=== REQUIRED WORK ===
Your answer should repeat the entries in full, exactly as given, with no pictures.
——————
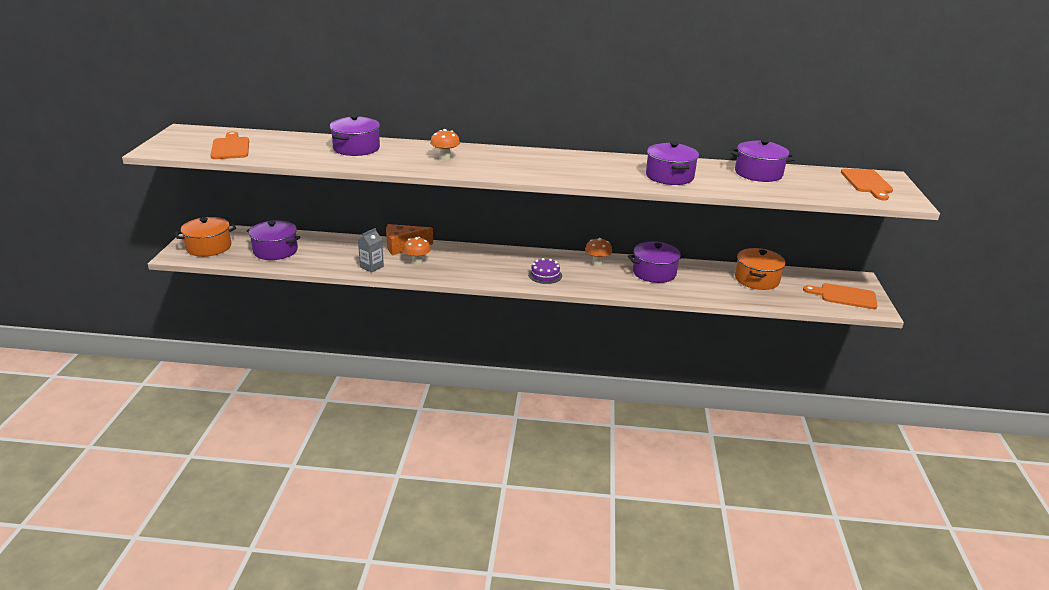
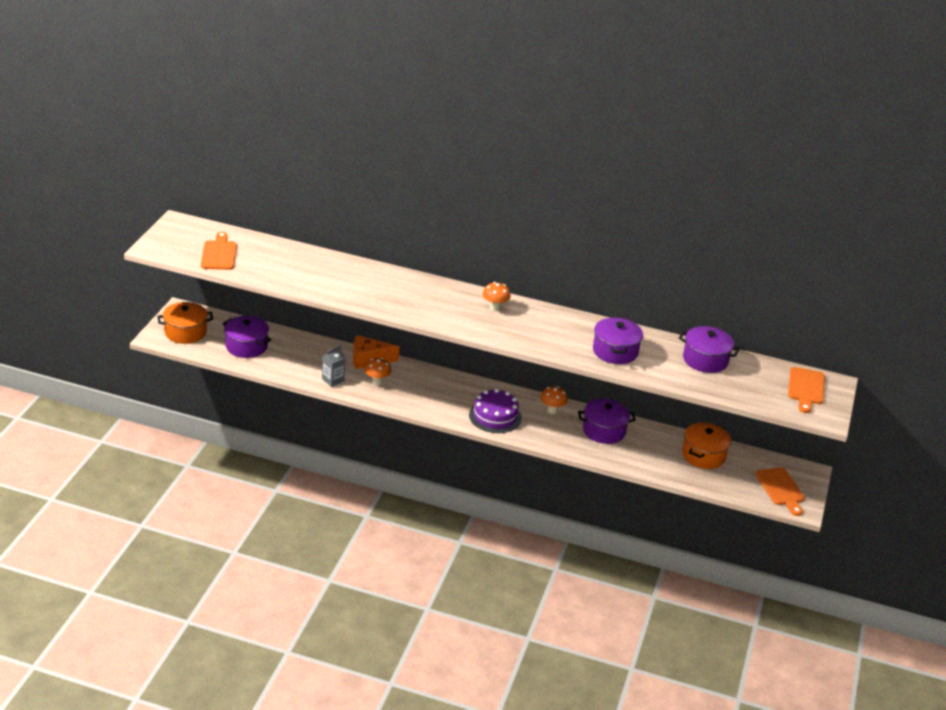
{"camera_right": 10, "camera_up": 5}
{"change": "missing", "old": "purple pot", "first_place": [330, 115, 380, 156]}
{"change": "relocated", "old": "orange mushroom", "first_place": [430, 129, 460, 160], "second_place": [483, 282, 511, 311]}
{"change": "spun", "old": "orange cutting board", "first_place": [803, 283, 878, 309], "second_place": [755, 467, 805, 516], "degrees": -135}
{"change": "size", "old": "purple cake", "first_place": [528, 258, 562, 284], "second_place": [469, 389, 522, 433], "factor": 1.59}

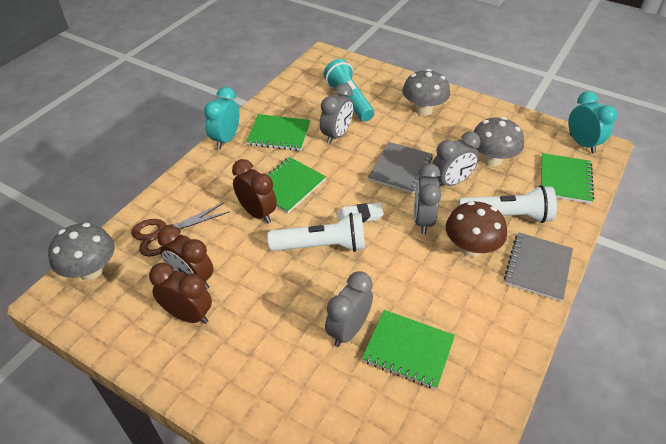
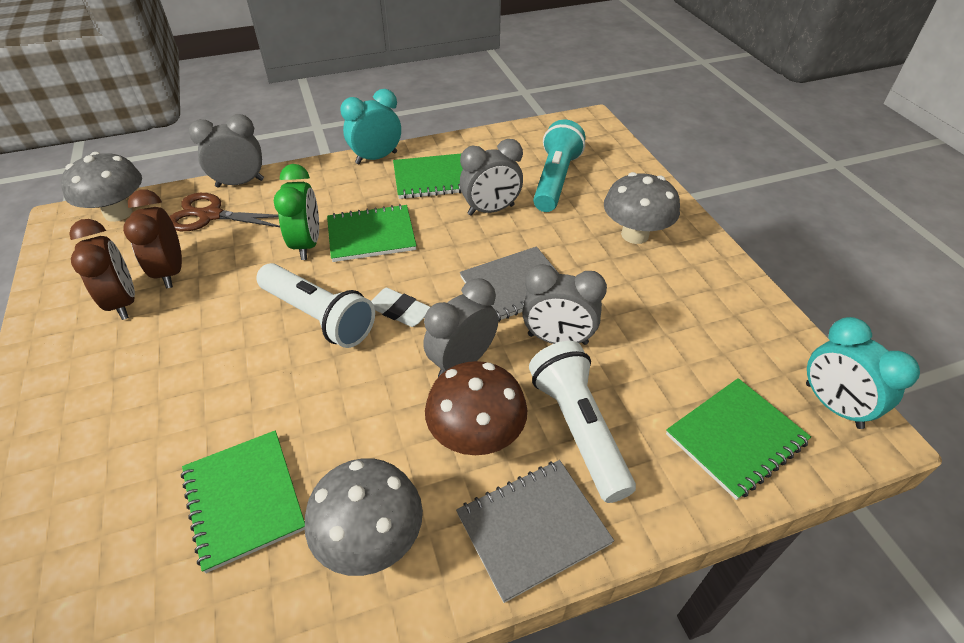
{"camera_right": 40, "camera_up": 0}
{"change": "relocated", "old": "grey clock", "first_place": [325, 271, 373, 347], "second_place": [189, 114, 264, 188]}
{"change": "relocated", "old": "grey mushroom", "first_place": [473, 117, 524, 166], "second_place": [305, 458, 423, 576]}
{"change": "colour", "old": "brown clock", "new": "green clock", "first_place": [232, 159, 277, 223], "second_place": [274, 164, 319, 260]}
{"change": "spun", "old": "green notebook", "first_place": [246, 114, 310, 151], "second_place": [393, 153, 463, 199], "degrees": -60}
{"change": "spun", "old": "white flashlight", "first_place": [458, 185, 557, 223], "second_place": [529, 341, 636, 503], "degrees": -150}
{"change": "spun", "old": "turquoise clock", "first_place": [568, 91, 617, 153], "second_place": [806, 317, 920, 429], "degrees": 135}

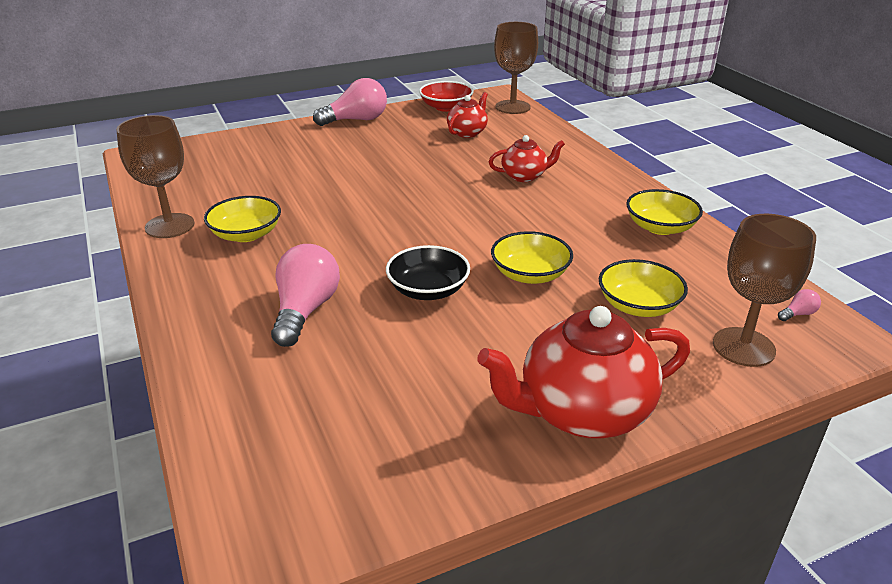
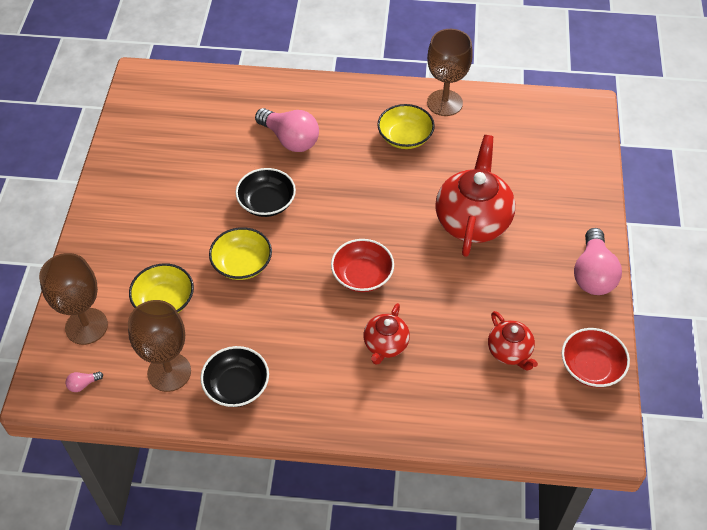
{"camera_right": 120, "camera_up": 20}
{"change": "appeared", "new": "red bowl", "second_place": [331, 239, 394, 292]}
{"change": "relocated", "old": "red teapot", "first_place": [477, 306, 690, 439], "second_place": [435, 135, 515, 257]}
{"change": "relocated", "old": "brown goblet", "first_place": [494, 22, 538, 114], "second_place": [128, 300, 191, 392]}
{"change": "colour", "old": "yellow bowl", "new": "black bowl", "first_place": [626, 189, 703, 235], "second_place": [201, 346, 269, 407]}
{"change": "spun", "old": "pink light bulb", "first_place": [778, 289, 821, 321], "second_place": [66, 372, 103, 392], "degrees": 60}

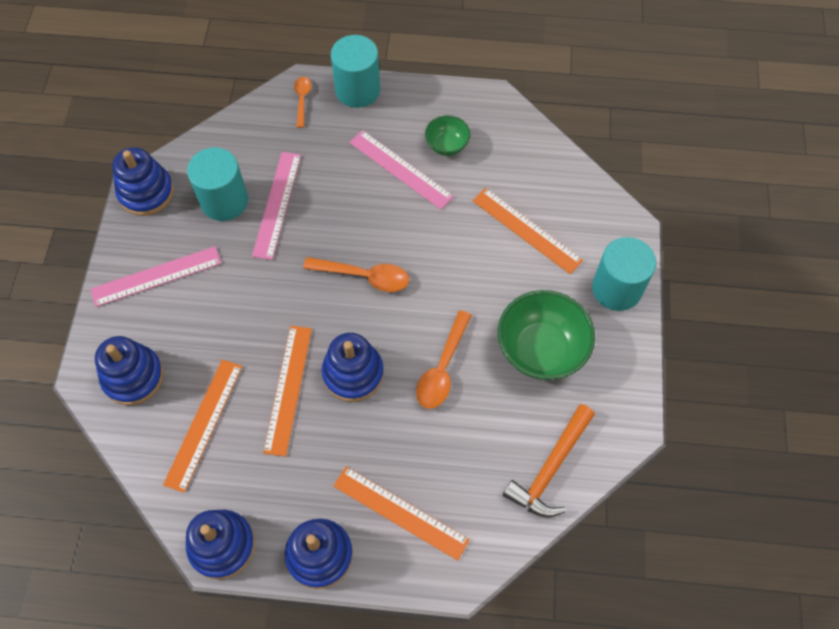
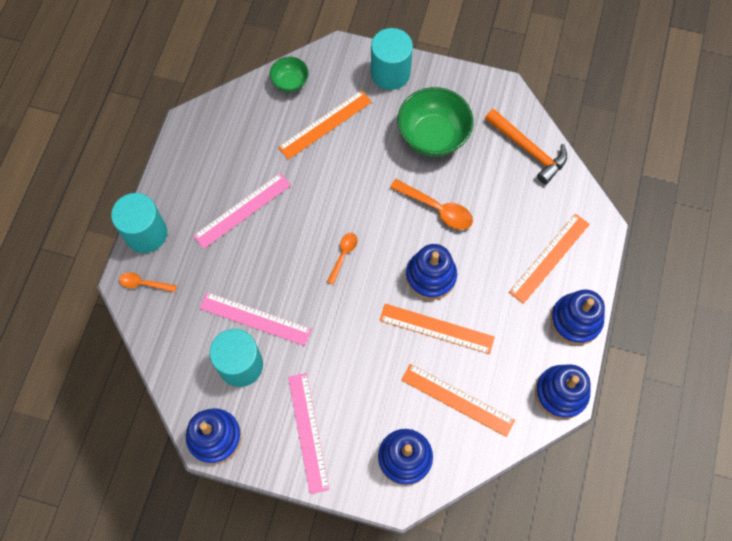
{"camera_right": -80, "camera_up": 5}
{"change": "relocated", "old": "green bowl", "first_place": [425, 115, 470, 156], "second_place": [270, 57, 309, 92]}
{"change": "size", "old": "orange spoon", "first_place": [303, 257, 409, 292], "second_place": [327, 233, 357, 285], "factor": 0.62}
——————
=== WRITTEN RESPONSE ===
{"camera_right": 10, "camera_up": 5}
{"change": "missing", "old": "purple pot", "first_place": [330, 115, 380, 156]}
{"change": "relocated", "old": "orange mushroom", "first_place": [430, 129, 460, 160], "second_place": [483, 282, 511, 311]}
{"change": "spun", "old": "orange cutting board", "first_place": [803, 283, 878, 309], "second_place": [755, 467, 805, 516], "degrees": -135}
{"change": "size", "old": "purple cake", "first_place": [528, 258, 562, 284], "second_place": [469, 389, 522, 433], "factor": 1.59}

{"camera_right": 40, "camera_up": 0}
{"change": "relocated", "old": "grey clock", "first_place": [325, 271, 373, 347], "second_place": [189, 114, 264, 188]}
{"change": "relocated", "old": "grey mushroom", "first_place": [473, 117, 524, 166], "second_place": [305, 458, 423, 576]}
{"change": "colour", "old": "brown clock", "new": "green clock", "first_place": [232, 159, 277, 223], "second_place": [274, 164, 319, 260]}
{"change": "spun", "old": "green notebook", "first_place": [246, 114, 310, 151], "second_place": [393, 153, 463, 199], "degrees": -60}
{"change": "spun", "old": "white flashlight", "first_place": [458, 185, 557, 223], "second_place": [529, 341, 636, 503], "degrees": -150}
{"change": "spun", "old": "turquoise clock", "first_place": [568, 91, 617, 153], "second_place": [806, 317, 920, 429], "degrees": 135}

{"camera_right": 120, "camera_up": 20}
{"change": "appeared", "new": "red bowl", "second_place": [331, 239, 394, 292]}
{"change": "relocated", "old": "red teapot", "first_place": [477, 306, 690, 439], "second_place": [435, 135, 515, 257]}
{"change": "relocated", "old": "brown goblet", "first_place": [494, 22, 538, 114], "second_place": [128, 300, 191, 392]}
{"change": "colour", "old": "yellow bowl", "new": "black bowl", "first_place": [626, 189, 703, 235], "second_place": [201, 346, 269, 407]}
{"change": "spun", "old": "pink light bulb", "first_place": [778, 289, 821, 321], "second_place": [66, 372, 103, 392], "degrees": 60}

{"camera_right": -80, "camera_up": 5}
{"change": "relocated", "old": "green bowl", "first_place": [425, 115, 470, 156], "second_place": [270, 57, 309, 92]}
{"change": "size", "old": "orange spoon", "first_place": [303, 257, 409, 292], "second_place": [327, 233, 357, 285], "factor": 0.62}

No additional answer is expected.